EXERCISE INPUTS:
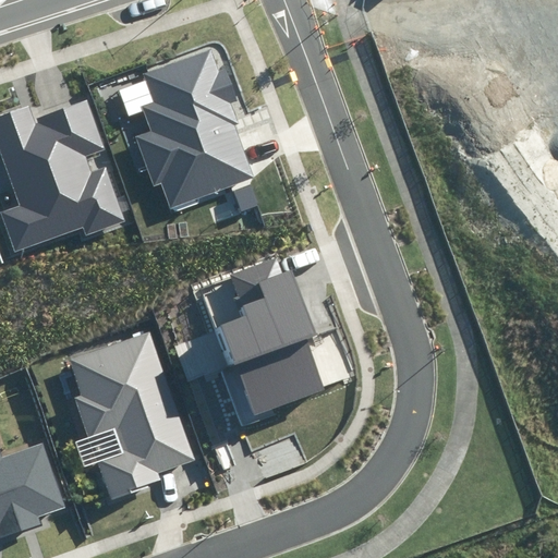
[(152,132),(137,137),(154,181),(160,179),(171,207),(255,176),(229,105),(239,101),(227,68),(218,71),(210,52),(145,76),(155,104),(143,108),(152,132)]
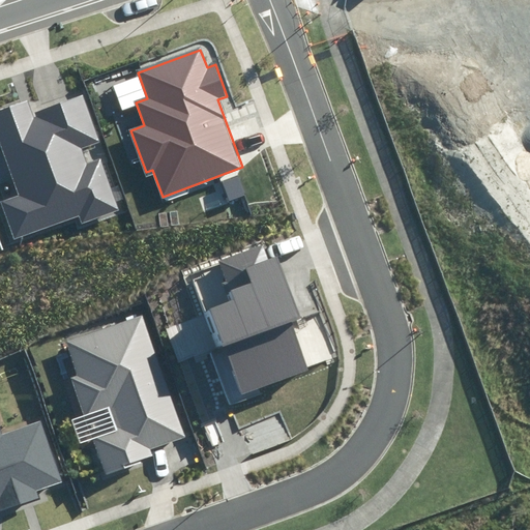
[(27,101),(0,111),(0,140),(19,195),(1,201),(15,240),(79,218),(83,228),(120,215),(99,157),(86,163),(81,147),(97,142),(82,98),(31,115),(27,101)]
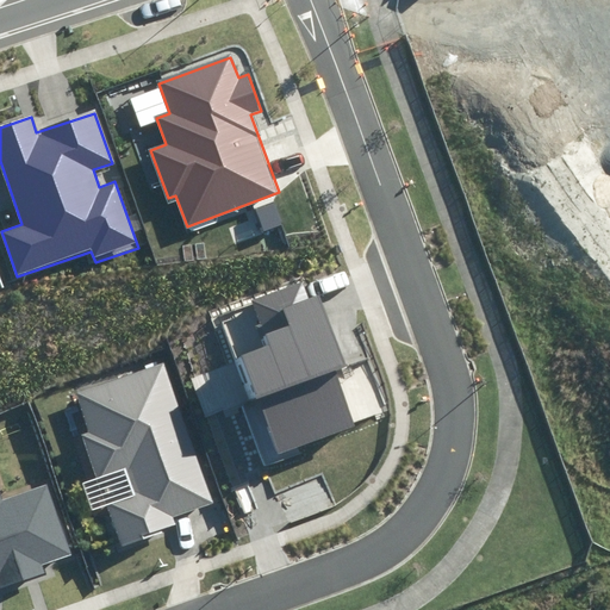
[(344,366),(319,298),(305,303),(299,286),(222,315),(236,353),(218,360),(256,465),(360,427),(338,367),(344,366)]
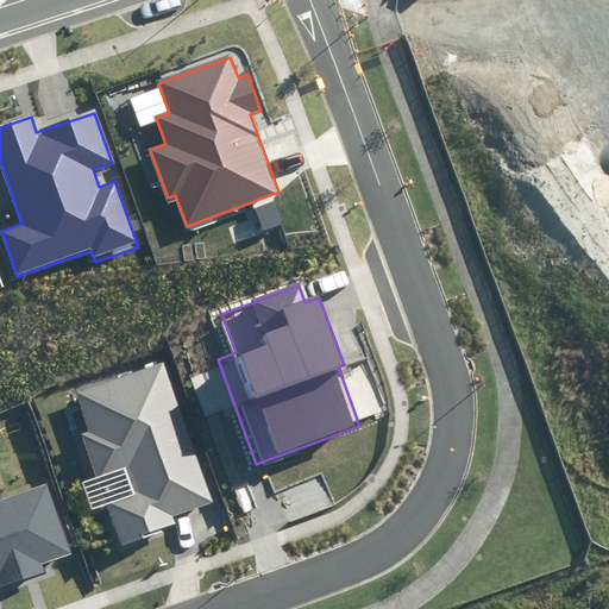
[(214,501),(162,365),(82,396),(96,433),(87,437),(101,473),(126,464),(137,490),(105,503),(121,546),(180,523),(176,515),(214,501)]
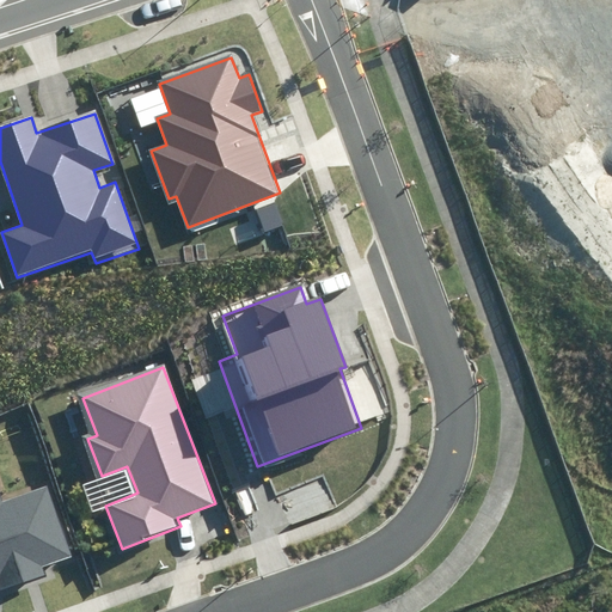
[(0,497),(0,591),(0,592),(46,576),(43,569),(73,558),(48,487),(1,502),(0,497)]
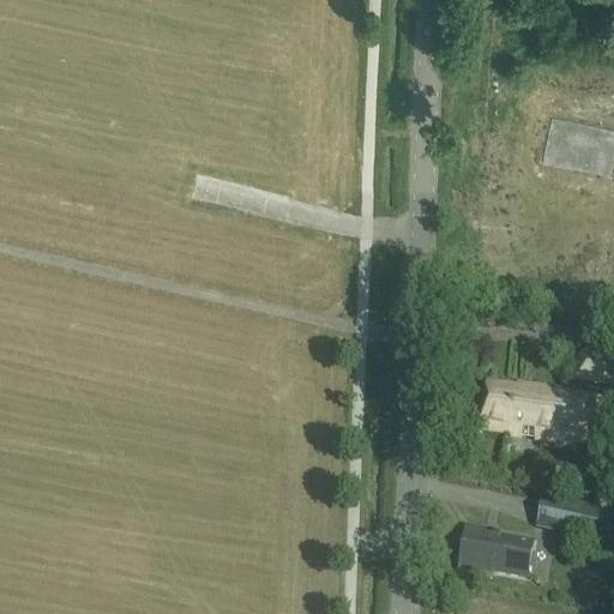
[(613,127),(564,116),(553,163),(613,176),(613,127)]
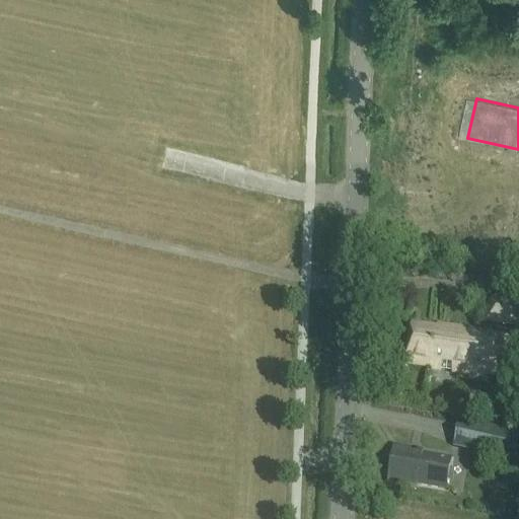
[(432,205),(433,197),(413,194),(412,203),(432,205)]
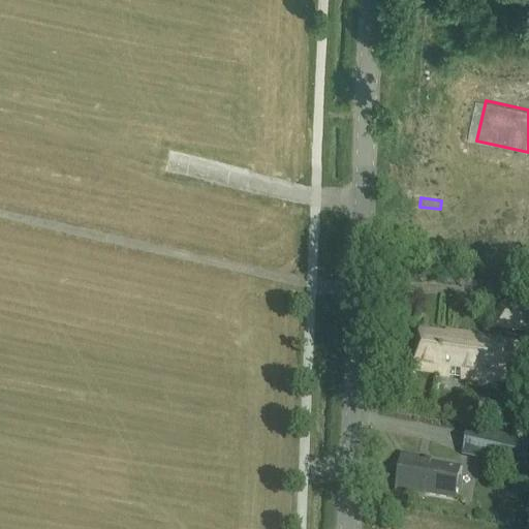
[(528,312),(500,308),(496,329),(528,334),(528,312)]
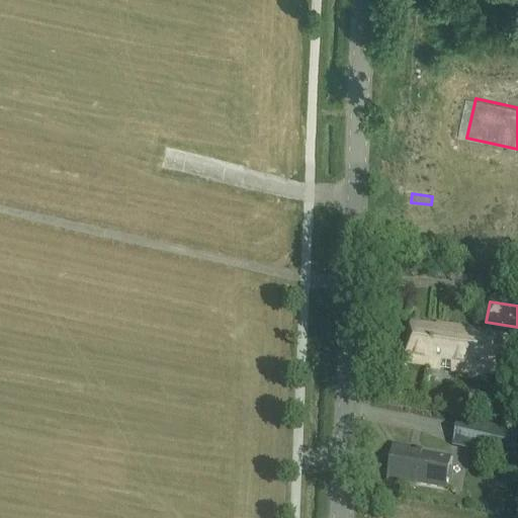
[(411,324),(406,363),(428,366),(428,367),(484,376),(485,373),(500,376),(506,338),(490,336),(490,334),(437,326),(436,328),(411,324)]
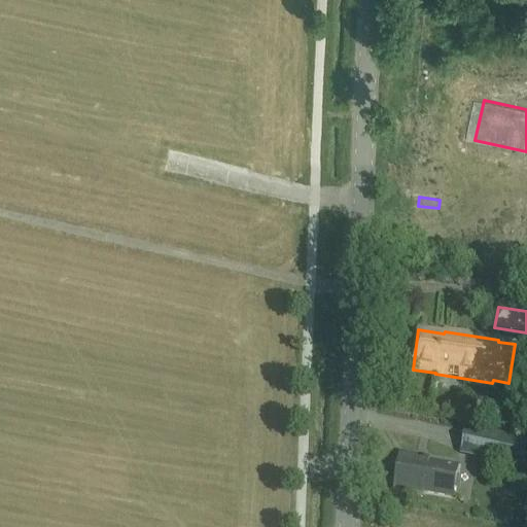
[(514,466),(520,436),(465,425),(460,455),(514,466)]
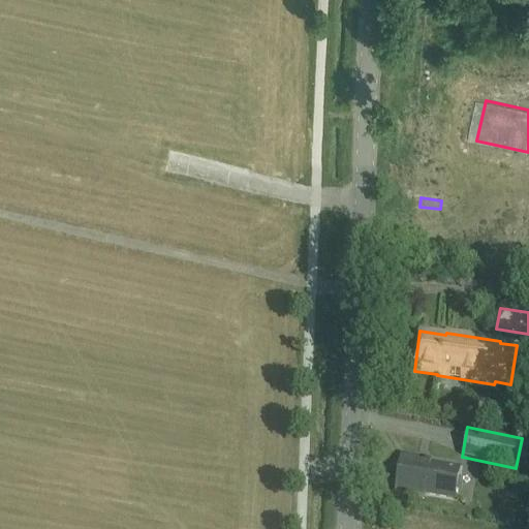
[(430,460),(401,455),(395,492),(423,497),(424,494),(454,499),(459,467),(430,462),(430,460)]
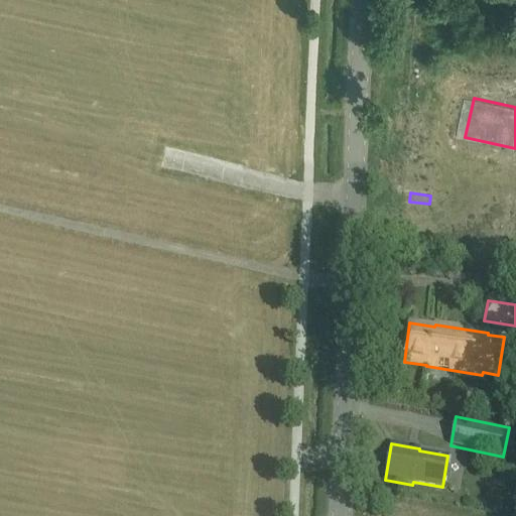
All buildings are outlined.
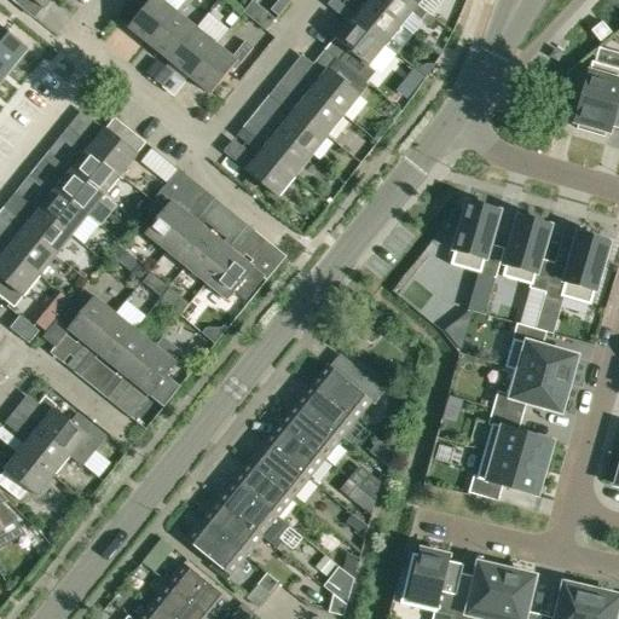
[(149,45),(175,12),(160,0),(150,0),(128,28),(149,45)]
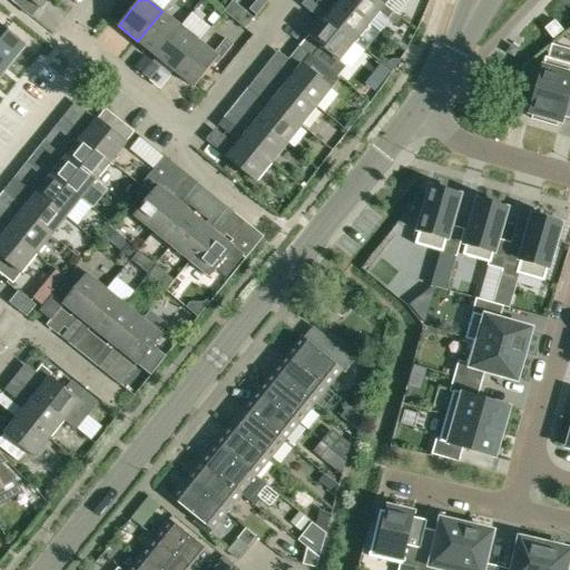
[(256,16),(268,1),(267,0),(256,0),(248,10),(256,16)]
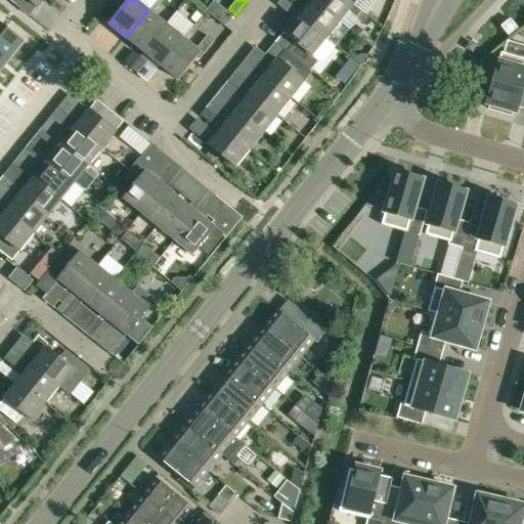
[(279,0),(276,4),(287,12),(292,5),(285,0),(279,0)]
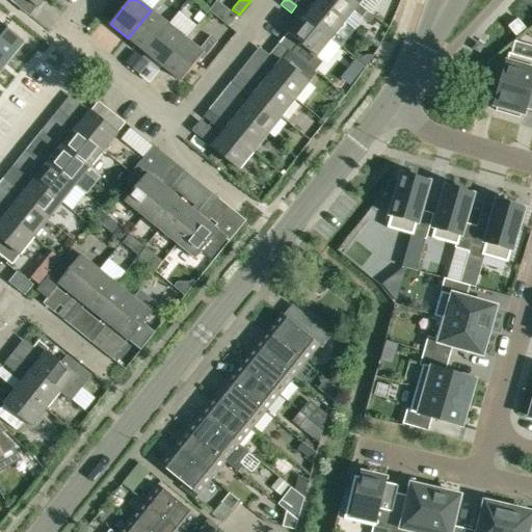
[(331,40),(345,22),(318,0),(316,0),(306,14),(296,5),(291,12),(300,20),(303,17),(331,40)]
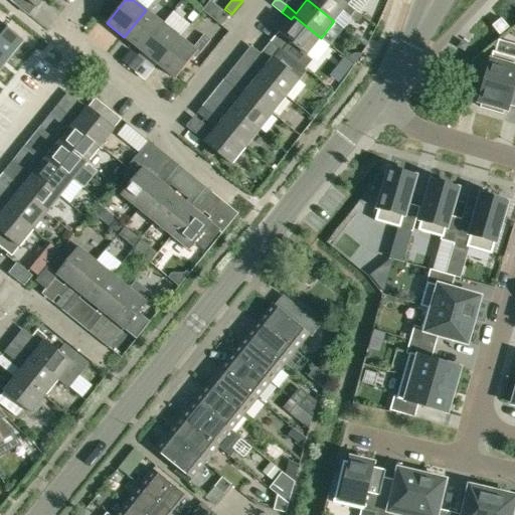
[(358,13),(348,5),(341,0),(308,0),(334,21),(343,10),(354,19),(358,13)]
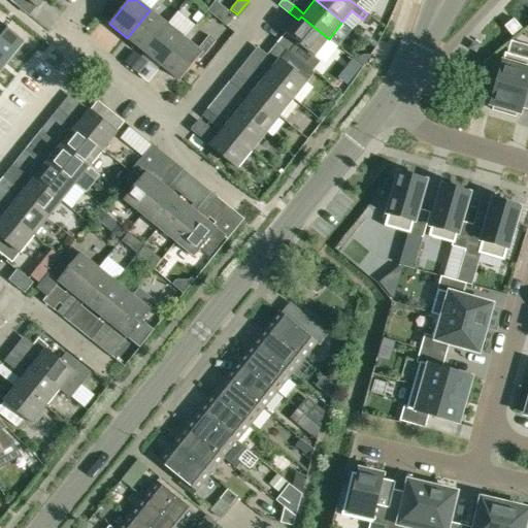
[(167,25),(150,10),(127,38),(144,53),(167,25)]
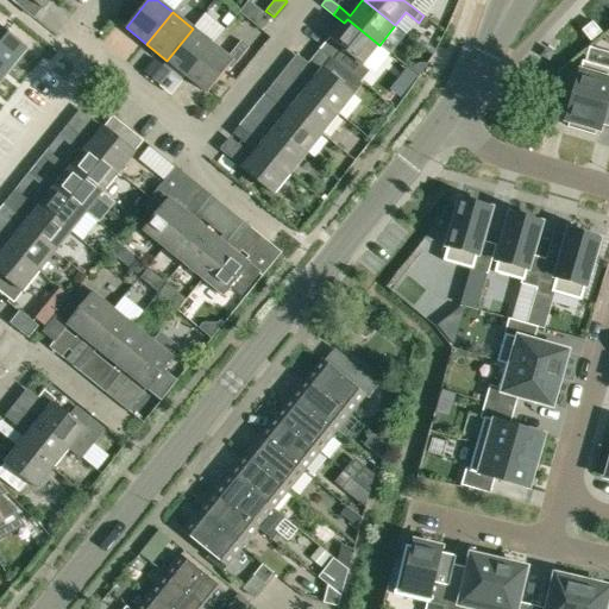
[(263,14),(253,26),(262,32),(270,22),(263,14)]
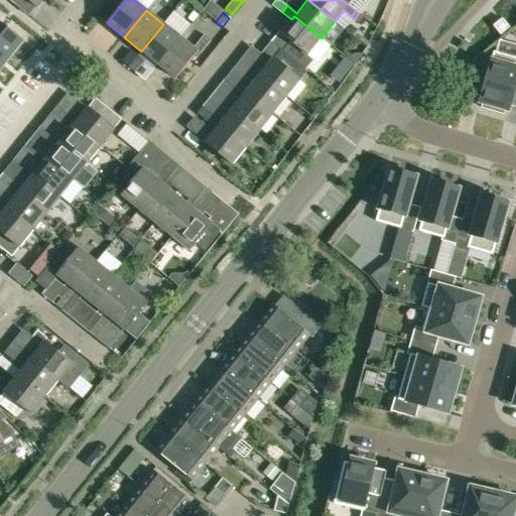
[(294,16),(291,19),(280,33),(294,44),(286,53),(306,70),(314,60),(307,55),(321,38),(294,16)]
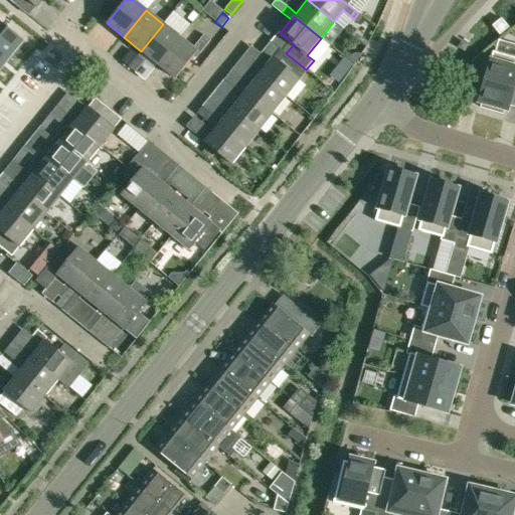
[(492,26),(500,35),(509,27),(501,18),(492,26)]
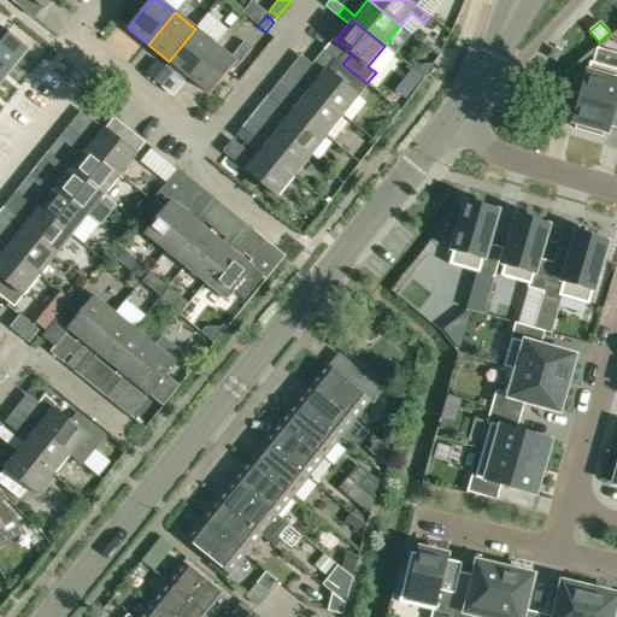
[(0,29),(0,60),(11,69),(25,51),(0,29)]
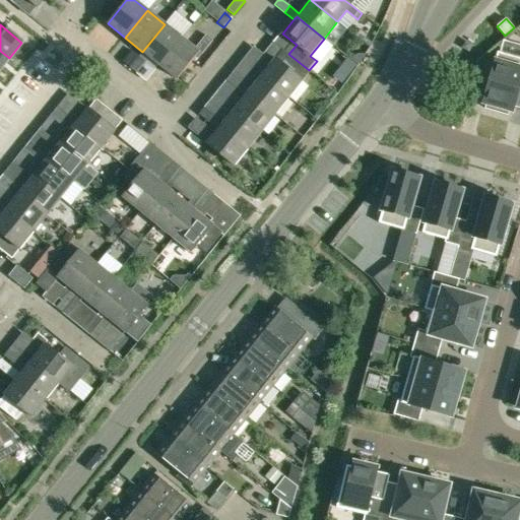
[(182,38),(165,24),(142,52),(159,65),(182,38)]
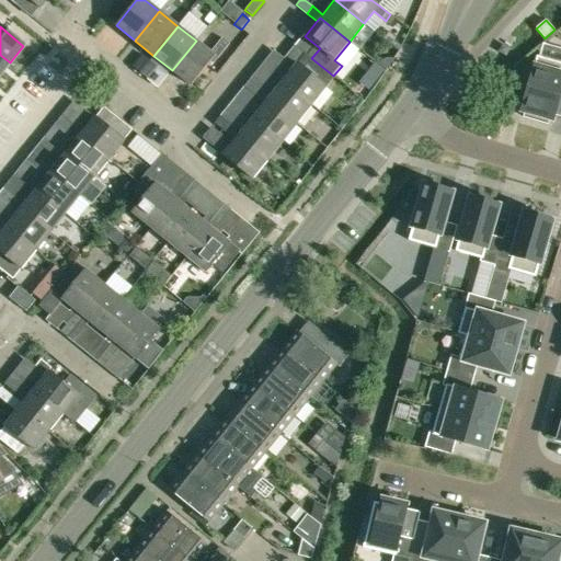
[(196,41),(172,70),(191,86),(215,56),(217,58),(229,44),(221,38),(210,53),(196,41)]
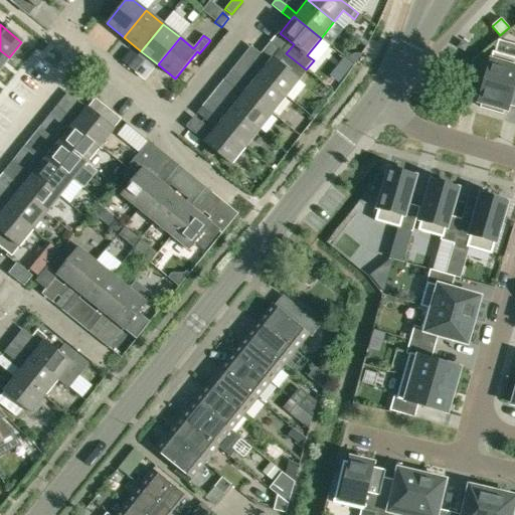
[(271,41),(266,47),(261,54),(270,61),(259,74),(286,97),(300,79),(299,78),(306,69),(286,53),(271,41)]
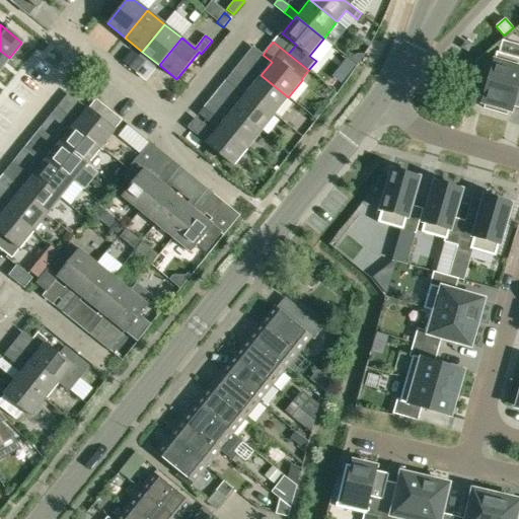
[(0,68),(9,58),(0,51),(0,68)]
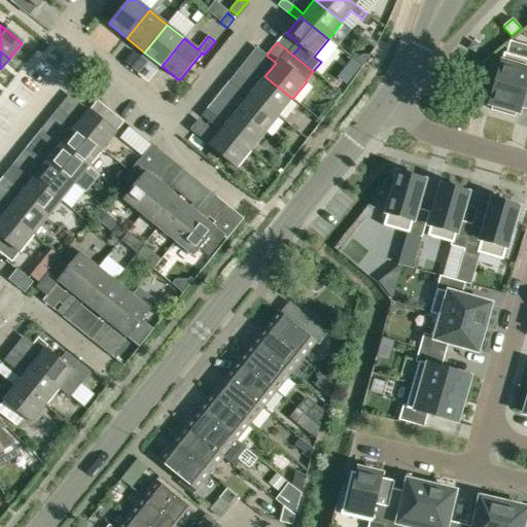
[(125,63),(132,68),(140,57),(134,51),(125,63)]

THE PROBLEM: Excluding any pictures, print exactly the lines of the listing above from the line with "[(432,205),(433,197),(413,194),(412,203),(432,205)]" to the line with "[(149,45),(175,12),(160,0),(150,0),(128,28),(149,45)]", both ends included.

WRITTEN SOLUTION:
[(432,205),(433,197),(413,194),(412,203),(432,205)]
[(528,312),(500,308),(496,329),(528,334),(528,312)]
[(411,324),(406,363),(428,366),(428,367),(484,376),(485,373),(500,376),(506,338),(490,336),(490,334),(437,326),(436,328),(411,324)]
[(514,466),(520,436),(465,425),(460,455),(514,466)]
[(430,460),(401,455),(395,492),(423,497),(424,494),(454,499),(459,467),(430,462),(430,460)]
All buildings are outlined.
[(149,45),(175,12),(160,0),(150,0),(128,28),(149,45)]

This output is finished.